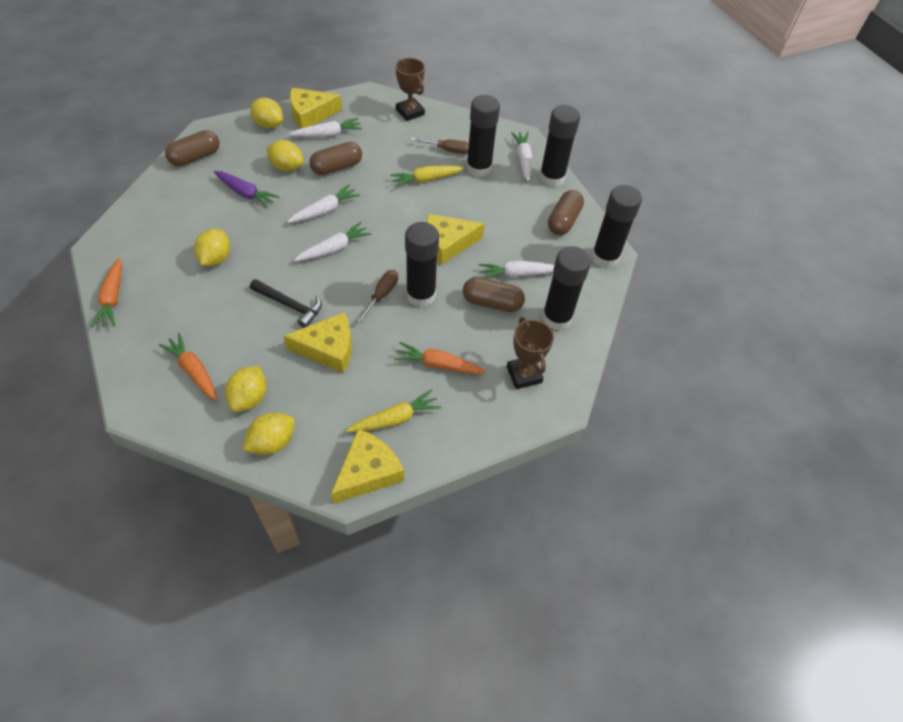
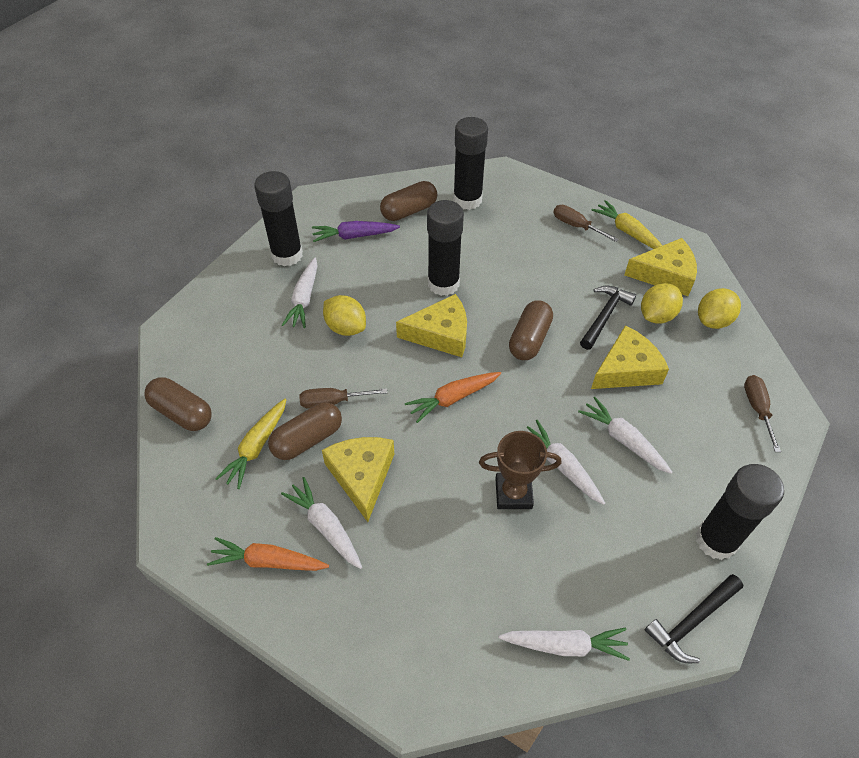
black glue stick: 5 -> 4
black hammer: 1 -> 2
brown screwdriver: 2 -> 3
brown trophy: 2 -> 1
orange carrot: 3 -> 2
yellow lemon: 5 -> 3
——
From the records above, return each line where "brown" occurs.

brown screwdriver: 2 -> 3
brown trophy: 2 -> 1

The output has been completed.